> **WORK ITEM**
Omit all pictures and transcribe only the lines in the entries below that run from the line with "Give the centreline" through the line with "Trace every road".

> **DATA FOR ANALYSIS**
***
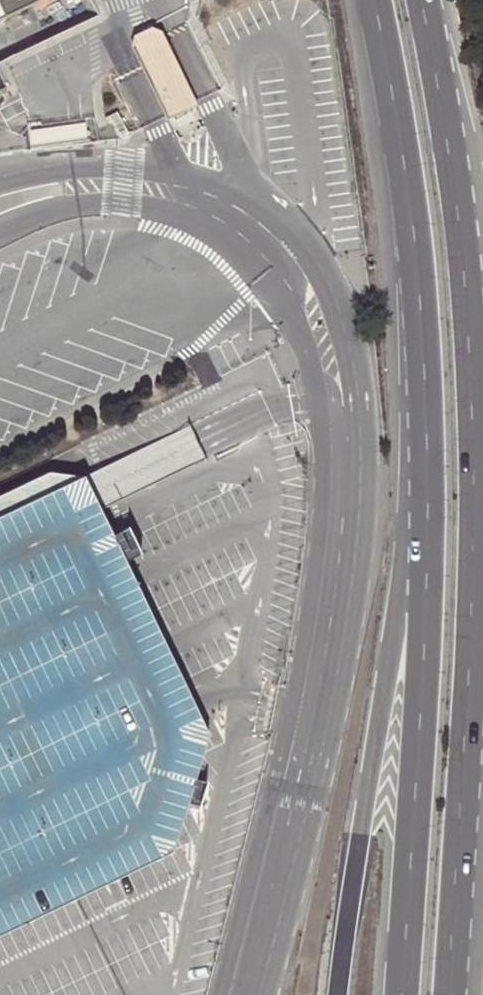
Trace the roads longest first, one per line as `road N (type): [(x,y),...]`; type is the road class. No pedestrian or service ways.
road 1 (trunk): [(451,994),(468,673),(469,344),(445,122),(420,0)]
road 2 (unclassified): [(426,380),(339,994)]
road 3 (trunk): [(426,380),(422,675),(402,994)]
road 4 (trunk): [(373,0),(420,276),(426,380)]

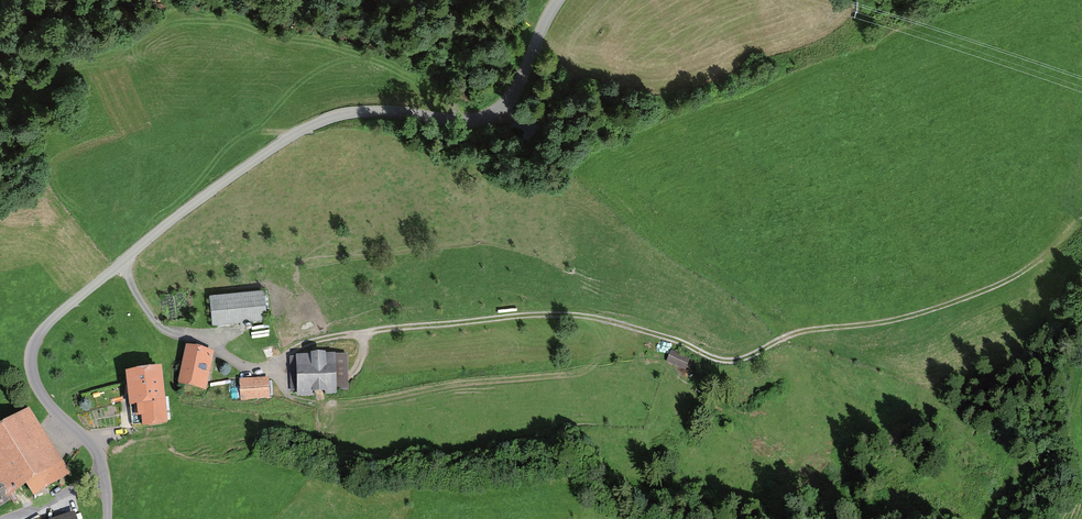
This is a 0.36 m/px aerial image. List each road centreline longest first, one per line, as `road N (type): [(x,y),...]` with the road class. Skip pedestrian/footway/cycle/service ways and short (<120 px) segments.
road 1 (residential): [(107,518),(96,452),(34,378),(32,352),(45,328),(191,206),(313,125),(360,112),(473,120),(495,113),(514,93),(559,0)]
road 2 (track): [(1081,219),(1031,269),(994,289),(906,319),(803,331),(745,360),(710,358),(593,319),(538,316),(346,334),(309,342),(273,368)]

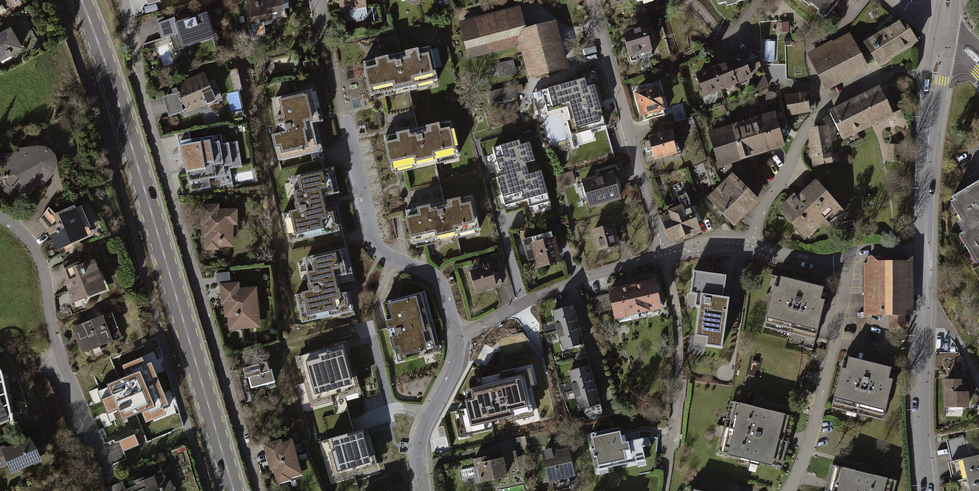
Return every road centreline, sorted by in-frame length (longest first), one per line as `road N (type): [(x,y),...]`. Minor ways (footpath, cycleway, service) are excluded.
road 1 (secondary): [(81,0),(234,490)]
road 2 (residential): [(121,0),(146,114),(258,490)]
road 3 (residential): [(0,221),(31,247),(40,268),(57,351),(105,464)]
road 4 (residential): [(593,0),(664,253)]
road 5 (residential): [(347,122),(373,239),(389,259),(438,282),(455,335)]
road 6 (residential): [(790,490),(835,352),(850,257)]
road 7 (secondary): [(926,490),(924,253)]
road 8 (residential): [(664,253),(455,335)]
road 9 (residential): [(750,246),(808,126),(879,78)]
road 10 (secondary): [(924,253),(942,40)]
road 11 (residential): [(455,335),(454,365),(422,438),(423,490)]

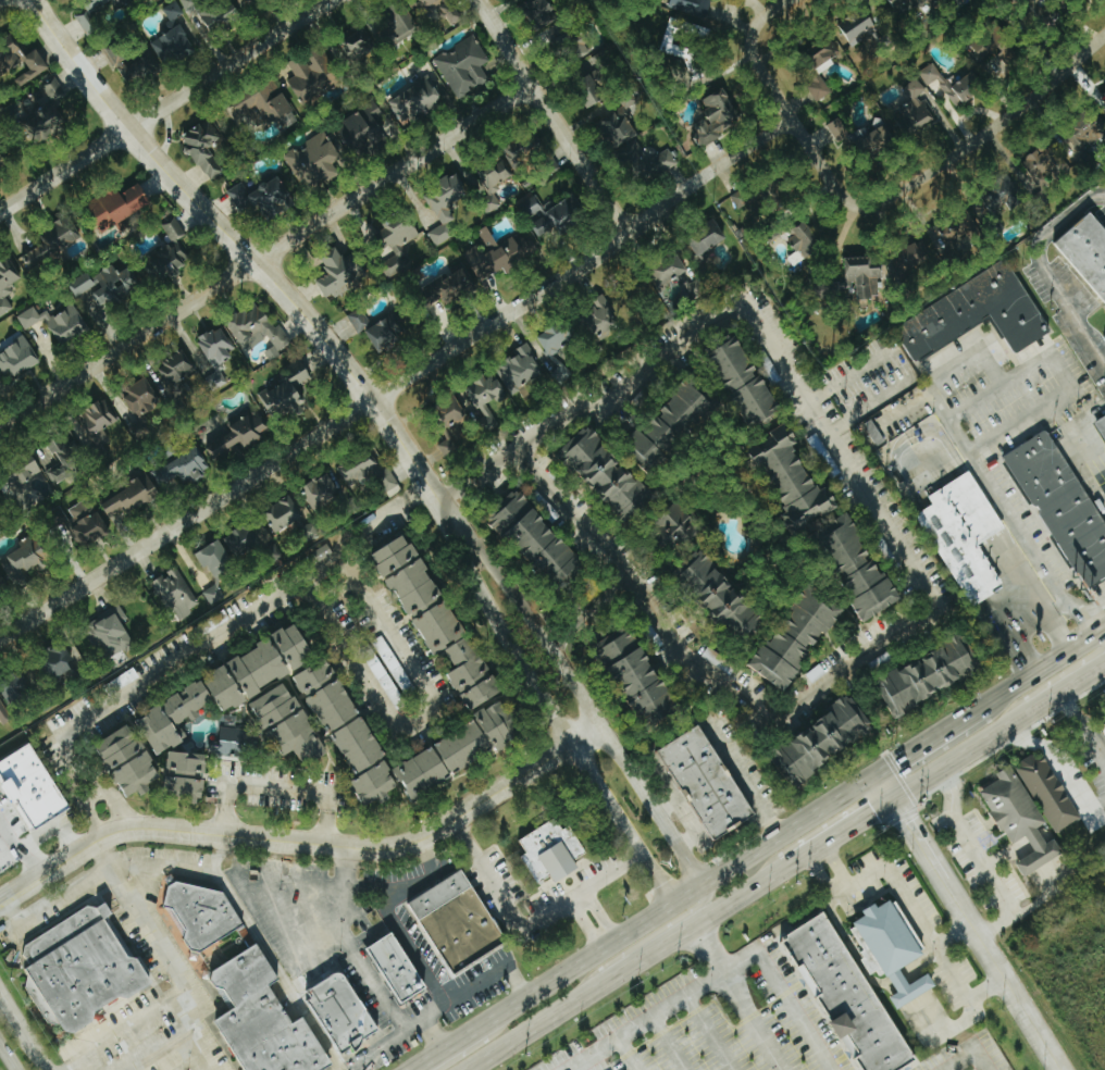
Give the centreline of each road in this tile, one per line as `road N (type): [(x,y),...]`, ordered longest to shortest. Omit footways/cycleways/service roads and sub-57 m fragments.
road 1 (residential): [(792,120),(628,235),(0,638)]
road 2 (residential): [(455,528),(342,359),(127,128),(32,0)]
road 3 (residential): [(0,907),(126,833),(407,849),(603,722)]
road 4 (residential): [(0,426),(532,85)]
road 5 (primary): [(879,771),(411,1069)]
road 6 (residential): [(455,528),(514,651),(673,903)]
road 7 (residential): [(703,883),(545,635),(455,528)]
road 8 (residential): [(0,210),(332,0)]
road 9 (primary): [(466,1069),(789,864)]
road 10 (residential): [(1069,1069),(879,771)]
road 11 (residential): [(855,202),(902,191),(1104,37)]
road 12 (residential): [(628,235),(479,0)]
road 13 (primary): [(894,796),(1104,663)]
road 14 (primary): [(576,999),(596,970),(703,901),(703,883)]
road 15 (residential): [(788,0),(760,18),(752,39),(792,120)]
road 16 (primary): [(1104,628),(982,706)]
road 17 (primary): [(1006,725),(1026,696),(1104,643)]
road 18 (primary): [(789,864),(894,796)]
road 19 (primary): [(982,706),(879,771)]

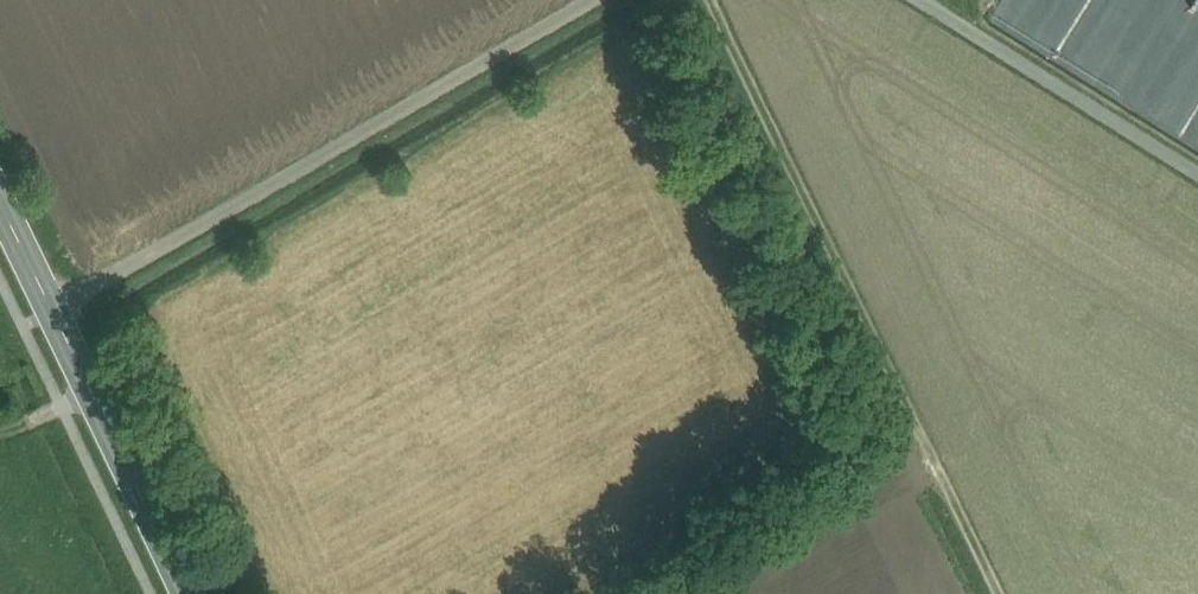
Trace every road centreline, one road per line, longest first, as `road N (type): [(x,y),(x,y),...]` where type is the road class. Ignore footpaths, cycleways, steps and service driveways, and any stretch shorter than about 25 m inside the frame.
***
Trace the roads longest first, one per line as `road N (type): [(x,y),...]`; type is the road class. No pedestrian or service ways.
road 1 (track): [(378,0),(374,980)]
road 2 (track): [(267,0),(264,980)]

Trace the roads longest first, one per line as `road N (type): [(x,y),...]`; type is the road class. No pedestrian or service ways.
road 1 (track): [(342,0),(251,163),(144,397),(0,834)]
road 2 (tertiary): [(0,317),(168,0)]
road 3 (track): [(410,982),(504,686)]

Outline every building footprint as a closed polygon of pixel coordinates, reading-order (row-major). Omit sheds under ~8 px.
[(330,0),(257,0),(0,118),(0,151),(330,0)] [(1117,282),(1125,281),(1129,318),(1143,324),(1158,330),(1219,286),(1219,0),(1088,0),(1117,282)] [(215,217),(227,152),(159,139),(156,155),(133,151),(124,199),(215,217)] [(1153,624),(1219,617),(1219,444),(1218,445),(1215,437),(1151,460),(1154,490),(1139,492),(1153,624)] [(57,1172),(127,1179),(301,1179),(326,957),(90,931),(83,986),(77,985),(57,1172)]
***
> **ANSWER FOR THE TASK**
Give the centreline of each road in this tile, one per line as `road N (type): [(x,y),...]`, ordered longest to shortest. Omit footways/cycleways/service roads and sub-57 m fragments.
road 1 (residential): [(792,120),(628,235),(0,638)]
road 2 (residential): [(455,528),(342,359),(127,128),(32,0)]
road 3 (residential): [(0,907),(126,833),(407,849),(603,722)]
road 4 (residential): [(0,426),(532,85)]
road 5 (primary): [(879,771),(411,1069)]
road 6 (residential): [(455,528),(514,651),(673,903)]
road 7 (residential): [(703,883),(545,635),(455,528)]
road 8 (residential): [(0,210),(332,0)]
road 9 (primary): [(466,1069),(789,864)]
road 10 (residential): [(1069,1069),(879,771)]
road 11 (residential): [(855,202),(902,191),(1104,37)]
road 12 (residential): [(628,235),(479,0)]
road 13 (primary): [(894,796),(1104,663)]
road 14 (primary): [(576,999),(596,970),(703,901),(703,883)]
road 15 (residential): [(788,0),(760,18),(752,39),(792,120)]
road 16 (primary): [(1104,628),(982,706)]
road 17 (primary): [(1006,725),(1026,696),(1104,643)]
road 18 (primary): [(789,864),(894,796)]
road 19 (primary): [(982,706),(879,771)]

Trace every road centreline, one road per line, longest first, as `road N (type): [(x,y),(x,y),...]` where type is the road class. Ignore footpaths, cycleways, steps and service driveways, and any stretch shorter than about 25 m inside the frame.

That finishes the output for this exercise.